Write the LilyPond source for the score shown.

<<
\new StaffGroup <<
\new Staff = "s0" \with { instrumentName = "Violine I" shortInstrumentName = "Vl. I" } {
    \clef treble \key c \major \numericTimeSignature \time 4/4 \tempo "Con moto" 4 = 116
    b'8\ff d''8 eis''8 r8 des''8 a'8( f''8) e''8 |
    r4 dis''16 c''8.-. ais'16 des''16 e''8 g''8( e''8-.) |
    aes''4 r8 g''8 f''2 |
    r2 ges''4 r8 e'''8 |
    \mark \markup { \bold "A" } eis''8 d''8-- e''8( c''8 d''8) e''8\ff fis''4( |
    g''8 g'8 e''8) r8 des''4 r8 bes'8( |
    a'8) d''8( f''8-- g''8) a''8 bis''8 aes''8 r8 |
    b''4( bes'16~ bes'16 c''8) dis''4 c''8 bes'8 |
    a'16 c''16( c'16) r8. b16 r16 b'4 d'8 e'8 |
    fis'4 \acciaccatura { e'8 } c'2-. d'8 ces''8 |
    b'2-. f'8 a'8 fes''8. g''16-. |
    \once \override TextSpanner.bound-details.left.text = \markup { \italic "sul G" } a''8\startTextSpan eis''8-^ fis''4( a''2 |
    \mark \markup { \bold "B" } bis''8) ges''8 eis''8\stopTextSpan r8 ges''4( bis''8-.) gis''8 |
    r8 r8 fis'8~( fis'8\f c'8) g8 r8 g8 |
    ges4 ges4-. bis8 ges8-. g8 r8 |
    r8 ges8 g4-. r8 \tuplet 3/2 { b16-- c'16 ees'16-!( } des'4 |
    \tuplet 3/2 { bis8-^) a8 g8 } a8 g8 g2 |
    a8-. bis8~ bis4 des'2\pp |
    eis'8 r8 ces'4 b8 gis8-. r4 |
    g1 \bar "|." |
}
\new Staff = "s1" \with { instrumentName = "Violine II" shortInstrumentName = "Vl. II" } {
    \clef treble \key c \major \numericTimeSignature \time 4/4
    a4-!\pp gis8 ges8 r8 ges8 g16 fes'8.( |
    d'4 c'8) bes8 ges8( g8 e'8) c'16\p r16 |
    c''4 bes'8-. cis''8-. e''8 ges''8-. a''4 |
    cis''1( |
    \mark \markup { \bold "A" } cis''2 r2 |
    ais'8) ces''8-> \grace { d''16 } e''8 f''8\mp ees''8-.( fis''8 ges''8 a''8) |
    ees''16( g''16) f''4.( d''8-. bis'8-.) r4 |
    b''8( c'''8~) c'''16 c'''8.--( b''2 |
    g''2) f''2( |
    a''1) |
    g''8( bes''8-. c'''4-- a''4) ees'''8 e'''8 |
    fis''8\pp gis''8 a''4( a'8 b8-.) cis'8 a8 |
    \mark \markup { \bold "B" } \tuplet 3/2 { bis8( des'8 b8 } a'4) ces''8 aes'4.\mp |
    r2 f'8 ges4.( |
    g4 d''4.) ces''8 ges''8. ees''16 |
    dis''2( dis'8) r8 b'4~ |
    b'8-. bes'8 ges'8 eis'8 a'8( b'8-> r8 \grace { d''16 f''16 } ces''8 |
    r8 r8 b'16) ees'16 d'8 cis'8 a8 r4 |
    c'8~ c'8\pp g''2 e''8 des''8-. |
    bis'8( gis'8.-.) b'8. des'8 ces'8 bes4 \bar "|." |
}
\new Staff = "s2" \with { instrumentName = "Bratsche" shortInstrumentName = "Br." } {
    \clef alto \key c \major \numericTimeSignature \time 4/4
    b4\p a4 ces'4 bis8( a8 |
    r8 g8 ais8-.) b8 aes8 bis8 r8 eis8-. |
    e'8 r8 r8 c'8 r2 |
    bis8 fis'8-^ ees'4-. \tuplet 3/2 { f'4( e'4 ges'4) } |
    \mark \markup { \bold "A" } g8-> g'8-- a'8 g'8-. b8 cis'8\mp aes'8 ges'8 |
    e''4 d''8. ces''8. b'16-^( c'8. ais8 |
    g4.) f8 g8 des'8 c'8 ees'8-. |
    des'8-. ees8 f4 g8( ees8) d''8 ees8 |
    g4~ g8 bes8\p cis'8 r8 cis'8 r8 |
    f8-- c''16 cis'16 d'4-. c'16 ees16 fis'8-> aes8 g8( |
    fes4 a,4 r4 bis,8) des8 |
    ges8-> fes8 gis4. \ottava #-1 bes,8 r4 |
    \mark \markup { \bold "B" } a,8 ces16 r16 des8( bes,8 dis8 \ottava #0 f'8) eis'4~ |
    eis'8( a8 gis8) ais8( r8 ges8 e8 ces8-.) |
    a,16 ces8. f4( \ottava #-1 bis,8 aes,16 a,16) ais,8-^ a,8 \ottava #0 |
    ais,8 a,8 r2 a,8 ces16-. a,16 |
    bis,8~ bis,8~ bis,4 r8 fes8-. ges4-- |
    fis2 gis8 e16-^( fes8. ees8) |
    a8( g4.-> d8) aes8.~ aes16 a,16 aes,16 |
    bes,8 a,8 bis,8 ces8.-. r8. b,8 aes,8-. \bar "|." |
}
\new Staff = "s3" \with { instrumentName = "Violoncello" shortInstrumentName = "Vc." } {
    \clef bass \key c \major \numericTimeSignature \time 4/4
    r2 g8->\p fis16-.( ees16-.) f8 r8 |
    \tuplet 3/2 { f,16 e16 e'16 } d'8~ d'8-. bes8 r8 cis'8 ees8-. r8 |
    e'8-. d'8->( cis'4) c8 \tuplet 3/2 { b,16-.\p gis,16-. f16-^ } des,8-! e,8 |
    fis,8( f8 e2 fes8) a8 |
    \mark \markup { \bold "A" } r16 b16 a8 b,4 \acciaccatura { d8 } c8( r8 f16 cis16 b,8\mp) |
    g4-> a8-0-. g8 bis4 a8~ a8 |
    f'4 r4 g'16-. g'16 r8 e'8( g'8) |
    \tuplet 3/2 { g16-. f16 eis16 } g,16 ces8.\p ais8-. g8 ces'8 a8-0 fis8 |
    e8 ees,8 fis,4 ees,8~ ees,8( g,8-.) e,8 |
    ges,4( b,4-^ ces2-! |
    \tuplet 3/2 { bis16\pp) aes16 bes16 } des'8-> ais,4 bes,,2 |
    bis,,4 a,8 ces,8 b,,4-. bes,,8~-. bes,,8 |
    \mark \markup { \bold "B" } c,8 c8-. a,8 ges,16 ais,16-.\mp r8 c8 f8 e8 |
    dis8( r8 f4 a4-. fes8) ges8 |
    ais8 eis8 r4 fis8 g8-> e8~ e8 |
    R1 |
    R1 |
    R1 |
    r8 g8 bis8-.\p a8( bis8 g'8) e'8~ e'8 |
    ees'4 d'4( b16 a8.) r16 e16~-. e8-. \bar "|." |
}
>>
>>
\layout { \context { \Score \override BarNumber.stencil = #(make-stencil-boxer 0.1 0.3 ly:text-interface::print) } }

> _Aim of the task_
How many lines of the listing above contain the string "instrumentName", with case counting? Give only the number.

> _Problem solution_
4